*** Block opens ***

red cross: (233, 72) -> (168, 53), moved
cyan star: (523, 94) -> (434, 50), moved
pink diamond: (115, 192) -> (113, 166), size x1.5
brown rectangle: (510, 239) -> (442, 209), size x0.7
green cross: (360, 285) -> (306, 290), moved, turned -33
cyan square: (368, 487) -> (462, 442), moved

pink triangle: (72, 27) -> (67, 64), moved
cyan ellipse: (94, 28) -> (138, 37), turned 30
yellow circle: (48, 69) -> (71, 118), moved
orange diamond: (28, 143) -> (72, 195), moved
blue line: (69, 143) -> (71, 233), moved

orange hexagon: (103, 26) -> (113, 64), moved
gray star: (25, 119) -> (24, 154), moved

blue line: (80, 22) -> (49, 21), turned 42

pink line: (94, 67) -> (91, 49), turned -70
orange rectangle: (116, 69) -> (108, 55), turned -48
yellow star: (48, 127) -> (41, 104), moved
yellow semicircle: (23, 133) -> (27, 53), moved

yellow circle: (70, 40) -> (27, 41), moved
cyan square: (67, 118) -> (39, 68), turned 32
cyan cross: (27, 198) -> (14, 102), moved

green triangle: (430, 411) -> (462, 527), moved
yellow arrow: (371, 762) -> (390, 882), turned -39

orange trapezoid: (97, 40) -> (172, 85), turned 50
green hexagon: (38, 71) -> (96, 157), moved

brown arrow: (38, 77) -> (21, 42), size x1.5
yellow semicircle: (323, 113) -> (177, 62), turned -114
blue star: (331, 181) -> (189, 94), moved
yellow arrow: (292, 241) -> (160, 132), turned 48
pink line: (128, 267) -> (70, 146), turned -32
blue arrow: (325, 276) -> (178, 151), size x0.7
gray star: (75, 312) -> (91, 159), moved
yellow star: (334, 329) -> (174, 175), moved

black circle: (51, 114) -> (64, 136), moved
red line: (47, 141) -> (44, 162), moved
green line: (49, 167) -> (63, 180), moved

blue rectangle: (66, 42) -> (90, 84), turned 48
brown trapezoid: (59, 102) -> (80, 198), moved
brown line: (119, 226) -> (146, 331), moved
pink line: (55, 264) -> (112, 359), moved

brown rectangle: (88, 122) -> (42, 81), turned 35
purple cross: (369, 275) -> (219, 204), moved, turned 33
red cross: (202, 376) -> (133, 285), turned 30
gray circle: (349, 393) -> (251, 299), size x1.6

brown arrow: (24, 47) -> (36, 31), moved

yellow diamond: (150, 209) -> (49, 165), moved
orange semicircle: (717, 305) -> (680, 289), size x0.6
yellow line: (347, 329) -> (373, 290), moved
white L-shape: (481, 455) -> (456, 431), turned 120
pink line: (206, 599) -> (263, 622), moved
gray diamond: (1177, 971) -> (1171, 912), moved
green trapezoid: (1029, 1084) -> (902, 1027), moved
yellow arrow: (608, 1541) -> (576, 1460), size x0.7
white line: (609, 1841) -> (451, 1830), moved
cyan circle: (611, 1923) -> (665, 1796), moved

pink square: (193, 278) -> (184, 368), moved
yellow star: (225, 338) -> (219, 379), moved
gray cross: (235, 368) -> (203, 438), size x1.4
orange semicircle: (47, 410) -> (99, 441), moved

*** Block closes ***

WHAT YOU SHOULD DO: Lines holding the word "gray" in the entries above are the ones to pull out. Copy them all.

COMPLETED TASK:
gray star: (25, 119) -> (24, 154), moved
gray star: (75, 312) -> (91, 159), moved
gray circle: (349, 393) -> (251, 299), size x1.6
gray diamond: (1177, 971) -> (1171, 912), moved
gray cross: (235, 368) -> (203, 438), size x1.4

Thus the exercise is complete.